Records provided:
━━━━━━━━━━━━━━━━

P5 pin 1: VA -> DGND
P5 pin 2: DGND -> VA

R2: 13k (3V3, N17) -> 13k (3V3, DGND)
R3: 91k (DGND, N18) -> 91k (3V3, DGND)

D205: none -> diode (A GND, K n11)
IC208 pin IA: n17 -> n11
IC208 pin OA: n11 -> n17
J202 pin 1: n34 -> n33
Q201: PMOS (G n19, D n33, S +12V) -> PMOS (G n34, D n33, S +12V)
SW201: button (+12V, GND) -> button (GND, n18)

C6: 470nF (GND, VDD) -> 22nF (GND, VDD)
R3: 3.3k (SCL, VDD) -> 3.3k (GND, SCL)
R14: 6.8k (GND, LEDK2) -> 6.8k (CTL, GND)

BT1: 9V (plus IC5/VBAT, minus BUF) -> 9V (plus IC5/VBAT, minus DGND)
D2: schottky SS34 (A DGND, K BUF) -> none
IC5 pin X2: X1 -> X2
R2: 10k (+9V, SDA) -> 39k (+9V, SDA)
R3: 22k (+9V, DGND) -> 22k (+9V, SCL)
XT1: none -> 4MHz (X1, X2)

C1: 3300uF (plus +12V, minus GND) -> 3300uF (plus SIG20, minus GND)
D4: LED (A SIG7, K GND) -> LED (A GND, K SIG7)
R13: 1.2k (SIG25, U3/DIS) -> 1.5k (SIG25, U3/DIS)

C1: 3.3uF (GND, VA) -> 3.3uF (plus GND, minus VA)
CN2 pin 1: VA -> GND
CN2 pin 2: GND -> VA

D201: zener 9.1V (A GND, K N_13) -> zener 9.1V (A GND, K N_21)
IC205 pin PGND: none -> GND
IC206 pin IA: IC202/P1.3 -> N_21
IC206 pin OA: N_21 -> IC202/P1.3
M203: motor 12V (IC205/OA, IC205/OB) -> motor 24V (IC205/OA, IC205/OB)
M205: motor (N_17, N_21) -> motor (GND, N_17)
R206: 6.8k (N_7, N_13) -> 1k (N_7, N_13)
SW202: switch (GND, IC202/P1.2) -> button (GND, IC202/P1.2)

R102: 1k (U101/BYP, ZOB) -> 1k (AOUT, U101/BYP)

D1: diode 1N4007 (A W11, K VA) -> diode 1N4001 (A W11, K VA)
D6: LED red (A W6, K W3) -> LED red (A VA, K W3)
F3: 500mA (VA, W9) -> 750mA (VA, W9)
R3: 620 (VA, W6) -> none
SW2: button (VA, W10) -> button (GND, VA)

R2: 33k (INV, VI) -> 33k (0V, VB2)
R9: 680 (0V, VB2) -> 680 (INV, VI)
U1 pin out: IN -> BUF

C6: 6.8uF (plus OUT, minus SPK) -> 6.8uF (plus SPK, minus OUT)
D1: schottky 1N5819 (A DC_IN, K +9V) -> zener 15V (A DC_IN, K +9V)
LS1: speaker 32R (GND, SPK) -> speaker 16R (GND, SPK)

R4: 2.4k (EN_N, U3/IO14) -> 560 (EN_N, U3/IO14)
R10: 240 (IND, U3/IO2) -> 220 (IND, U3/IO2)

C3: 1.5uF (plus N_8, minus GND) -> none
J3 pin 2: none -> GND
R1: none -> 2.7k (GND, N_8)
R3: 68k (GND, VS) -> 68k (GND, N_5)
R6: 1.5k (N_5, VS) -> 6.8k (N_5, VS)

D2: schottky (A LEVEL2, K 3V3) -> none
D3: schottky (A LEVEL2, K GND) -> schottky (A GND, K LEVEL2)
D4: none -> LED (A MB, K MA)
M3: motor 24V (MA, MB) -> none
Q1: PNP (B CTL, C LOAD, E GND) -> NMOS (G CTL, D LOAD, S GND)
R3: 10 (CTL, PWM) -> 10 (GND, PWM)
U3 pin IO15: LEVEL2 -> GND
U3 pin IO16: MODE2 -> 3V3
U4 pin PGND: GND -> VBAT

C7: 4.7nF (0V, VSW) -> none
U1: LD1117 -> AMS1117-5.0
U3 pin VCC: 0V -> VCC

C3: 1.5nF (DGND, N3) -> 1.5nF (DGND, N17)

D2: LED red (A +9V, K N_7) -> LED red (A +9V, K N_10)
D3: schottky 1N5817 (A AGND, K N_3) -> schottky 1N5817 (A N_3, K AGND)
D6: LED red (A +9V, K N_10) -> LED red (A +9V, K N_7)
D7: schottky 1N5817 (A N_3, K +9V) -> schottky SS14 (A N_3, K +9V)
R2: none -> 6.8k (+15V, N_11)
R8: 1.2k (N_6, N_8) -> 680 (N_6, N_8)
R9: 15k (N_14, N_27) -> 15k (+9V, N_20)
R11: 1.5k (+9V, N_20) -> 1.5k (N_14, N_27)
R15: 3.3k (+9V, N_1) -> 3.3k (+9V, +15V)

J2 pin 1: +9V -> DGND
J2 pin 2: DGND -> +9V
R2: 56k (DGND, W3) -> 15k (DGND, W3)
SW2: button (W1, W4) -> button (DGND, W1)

━━━━━━━━━━━━━━━━

Exercise brief: Write down, word for word, the lines above from the one containing "CN2 pin 1: VA -> GND" through the one containing "C3: 1.5nF (DGND, N3) -> 1.5nF (DGND, N17)", both ends included.

Exercise response:
CN2 pin 1: VA -> GND
CN2 pin 2: GND -> VA

D201: zener 9.1V (A GND, K N_13) -> zener 9.1V (A GND, K N_21)
IC205 pin PGND: none -> GND
IC206 pin IA: IC202/P1.3 -> N_21
IC206 pin OA: N_21 -> IC202/P1.3
M203: motor 12V (IC205/OA, IC205/OB) -> motor 24V (IC205/OA, IC205/OB)
M205: motor (N_17, N_21) -> motor (GND, N_17)
R206: 6.8k (N_7, N_13) -> 1k (N_7, N_13)
SW202: switch (GND, IC202/P1.2) -> button (GND, IC202/P1.2)

R102: 1k (U101/BYP, ZOB) -> 1k (AOUT, U101/BYP)

D1: diode 1N4007 (A W11, K VA) -> diode 1N4001 (A W11, K VA)
D6: LED red (A W6, K W3) -> LED red (A VA, K W3)
F3: 500mA (VA, W9) -> 750mA (VA, W9)
R3: 620 (VA, W6) -> none
SW2: button (VA, W10) -> button (GND, VA)

R2: 33k (INV, VI) -> 33k (0V, VB2)
R9: 680 (0V, VB2) -> 680 (INV, VI)
U1 pin out: IN -> BUF

C6: 6.8uF (plus OUT, minus SPK) -> 6.8uF (plus SPK, minus OUT)
D1: schottky 1N5819 (A DC_IN, K +9V) -> zener 15V (A DC_IN, K +9V)
LS1: speaker 32R (GND, SPK) -> speaker 16R (GND, SPK)

R4: 2.4k (EN_N, U3/IO14) -> 560 (EN_N, U3/IO14)
R10: 240 (IND, U3/IO2) -> 220 (IND, U3/IO2)

C3: 1.5uF (plus N_8, minus GND) -> none
J3 pin 2: none -> GND
R1: none -> 2.7k (GND, N_8)
R3: 68k (GND, VS) -> 68k (GND, N_5)
R6: 1.5k (N_5, VS) -> 6.8k (N_5, VS)

D2: schottky (A LEVEL2, K 3V3) -> none
D3: schottky (A LEVEL2, K GND) -> schottky (A GND, K LEVEL2)
D4: none -> LED (A MB, K MA)
M3: motor 24V (MA, MB) -> none
Q1: PNP (B CTL, C LOAD, E GND) -> NMOS (G CTL, D LOAD, S GND)
R3: 10 (CTL, PWM) -> 10 (GND, PWM)
U3 pin IO15: LEVEL2 -> GND
U3 pin IO16: MODE2 -> 3V3
U4 pin PGND: GND -> VBAT

C7: 4.7nF (0V, VSW) -> none
U1: LD1117 -> AMS1117-5.0
U3 pin VCC: 0V -> VCC

C3: 1.5nF (DGND, N3) -> 1.5nF (DGND, N17)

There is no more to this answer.